> [What to work on] An exact reproduction of all entries is expected.

(Before-and-after object listings)
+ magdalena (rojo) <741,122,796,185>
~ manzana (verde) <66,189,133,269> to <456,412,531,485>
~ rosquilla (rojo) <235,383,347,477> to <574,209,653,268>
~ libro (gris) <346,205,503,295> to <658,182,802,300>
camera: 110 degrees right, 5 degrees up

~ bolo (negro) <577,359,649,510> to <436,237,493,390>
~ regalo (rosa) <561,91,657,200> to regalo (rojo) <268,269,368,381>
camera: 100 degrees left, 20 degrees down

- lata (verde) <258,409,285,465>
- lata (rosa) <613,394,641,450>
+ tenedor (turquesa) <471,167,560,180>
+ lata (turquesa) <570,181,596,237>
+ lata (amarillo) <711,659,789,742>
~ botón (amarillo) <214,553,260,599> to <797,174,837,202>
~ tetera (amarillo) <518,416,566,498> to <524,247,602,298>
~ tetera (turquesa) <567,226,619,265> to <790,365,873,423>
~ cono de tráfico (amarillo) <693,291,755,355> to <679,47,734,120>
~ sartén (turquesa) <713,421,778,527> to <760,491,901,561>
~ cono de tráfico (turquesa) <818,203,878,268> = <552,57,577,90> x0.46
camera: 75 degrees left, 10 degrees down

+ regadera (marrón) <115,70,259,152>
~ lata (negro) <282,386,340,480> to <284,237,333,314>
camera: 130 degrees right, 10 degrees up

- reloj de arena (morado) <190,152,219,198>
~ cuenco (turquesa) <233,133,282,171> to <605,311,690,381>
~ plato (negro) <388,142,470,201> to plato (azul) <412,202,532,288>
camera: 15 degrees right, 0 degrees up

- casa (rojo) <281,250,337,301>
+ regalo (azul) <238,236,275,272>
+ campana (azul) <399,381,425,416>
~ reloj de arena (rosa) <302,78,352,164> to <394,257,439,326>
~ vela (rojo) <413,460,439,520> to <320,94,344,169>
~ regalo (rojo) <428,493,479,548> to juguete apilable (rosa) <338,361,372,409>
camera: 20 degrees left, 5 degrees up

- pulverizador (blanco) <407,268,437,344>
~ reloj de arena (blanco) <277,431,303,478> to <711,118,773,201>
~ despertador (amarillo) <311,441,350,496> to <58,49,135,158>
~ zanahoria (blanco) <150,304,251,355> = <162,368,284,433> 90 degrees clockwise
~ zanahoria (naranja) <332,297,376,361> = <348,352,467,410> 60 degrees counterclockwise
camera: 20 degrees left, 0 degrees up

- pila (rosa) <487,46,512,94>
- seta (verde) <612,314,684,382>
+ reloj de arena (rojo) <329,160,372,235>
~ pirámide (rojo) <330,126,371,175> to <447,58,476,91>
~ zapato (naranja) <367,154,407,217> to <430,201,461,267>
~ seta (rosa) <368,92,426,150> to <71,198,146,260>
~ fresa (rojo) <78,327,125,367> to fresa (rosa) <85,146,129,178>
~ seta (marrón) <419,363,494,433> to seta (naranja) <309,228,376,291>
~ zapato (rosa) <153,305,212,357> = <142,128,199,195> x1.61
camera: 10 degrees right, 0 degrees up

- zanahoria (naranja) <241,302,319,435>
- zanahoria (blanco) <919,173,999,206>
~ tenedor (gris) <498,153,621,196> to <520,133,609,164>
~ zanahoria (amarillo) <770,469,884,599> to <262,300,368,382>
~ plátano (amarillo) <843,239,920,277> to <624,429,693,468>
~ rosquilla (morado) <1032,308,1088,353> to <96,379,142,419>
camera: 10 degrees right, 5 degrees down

> [Task answer]
+ magdalena (rojo) <741,122,796,185>
~ manzana (verde) <66,189,133,269> to <456,412,531,485>
~ rosquilla (rojo) <235,383,347,477> to <574,209,653,268>
~ libro (gris) <346,205,503,295> to <658,182,802,300>
camera: 110 degrees right, 5 degrees up

~ bolo (negro) <577,359,649,510> to <436,237,493,390>
~ regalo (rosa) <561,91,657,200> to regalo (rojo) <268,269,368,381>
camera: 100 degrees left, 20 degrees down

- lata (verde) <258,409,285,465>
- lata (rosa) <613,394,641,450>
+ tenedor (turquesa) <471,167,560,180>
+ lata (turquesa) <570,181,596,237>
+ lata (amarillo) <711,659,789,742>
~ botón (amarillo) <214,553,260,599> to <797,174,837,202>
~ tetera (amarillo) <518,416,566,498> to <524,247,602,298>
~ tetera (turquesa) <567,226,619,265> to <790,365,873,423>
~ cono de tráfico (amarillo) <693,291,755,355> to <679,47,734,120>
~ sartén (turquesa) <713,421,778,527> to <760,491,901,561>
~ cono de tráfico (turquesa) <818,203,878,268> = <552,57,577,90> x0.46
camera: 75 degrees left, 10 degrees down

+ regadera (marrón) <115,70,259,152>
~ lata (negro) <282,386,340,480> to <284,237,333,314>
camera: 130 degrees right, 10 degrees up

- reloj de arena (morado) <190,152,219,198>
~ cuenco (turquesa) <233,133,282,171> to <605,311,690,381>
~ plato (negro) <388,142,470,201> to plato (azul) <412,202,532,288>
camera: 15 degrees right, 0 degrees up

- casa (rojo) <281,250,337,301>
+ regalo (azul) <238,236,275,272>
+ campana (azul) <399,381,425,416>
~ reloj de arena (rosa) <302,78,352,164> to <394,257,439,326>
~ vela (rojo) <413,460,439,520> to <320,94,344,169>
~ regalo (rojo) <428,493,479,548> to juguete apilable (rosa) <338,361,372,409>
camera: 20 degrees left, 5 degrees up

- pulverizador (blanco) <407,268,437,344>
~ reloj de arena (blanco) <277,431,303,478> to <711,118,773,201>
~ despertador (amarillo) <311,441,350,496> to <58,49,135,158>
~ zanahoria (blanco) <150,304,251,355> = <162,368,284,433> 90 degrees clockwise
~ zanahoria (naranja) <332,297,376,361> = <348,352,467,410> 60 degrees counterclockwise
camera: 20 degrees left, 0 degrees up

- pila (rosa) <487,46,512,94>
- seta (verde) <612,314,684,382>
+ reloj de arena (rojo) <329,160,372,235>
~ pirámide (rojo) <330,126,371,175> to <447,58,476,91>
~ zapato (naranja) <367,154,407,217> to <430,201,461,267>
~ seta (rosa) <368,92,426,150> to <71,198,146,260>
~ fresa (rojo) <78,327,125,367> to fresa (rosa) <85,146,129,178>
~ seta (marrón) <419,363,494,433> to seta (naranja) <309,228,376,291>
~ zapato (rosa) <153,305,212,357> = <142,128,199,195> x1.61
camera: 10 degrees right, 0 degrees up

- zanahoria (naranja) <241,302,319,435>
- zanahoria (blanco) <919,173,999,206>
~ tenedor (gris) <498,153,621,196> to <520,133,609,164>
~ zanahoria (amarillo) <770,469,884,599> to <262,300,368,382>
~ plátano (amarillo) <843,239,920,277> to <624,429,693,468>
~ rosquilla (morado) <1032,308,1088,353> to <96,379,142,419>
camera: 10 degrees right, 5 degrees down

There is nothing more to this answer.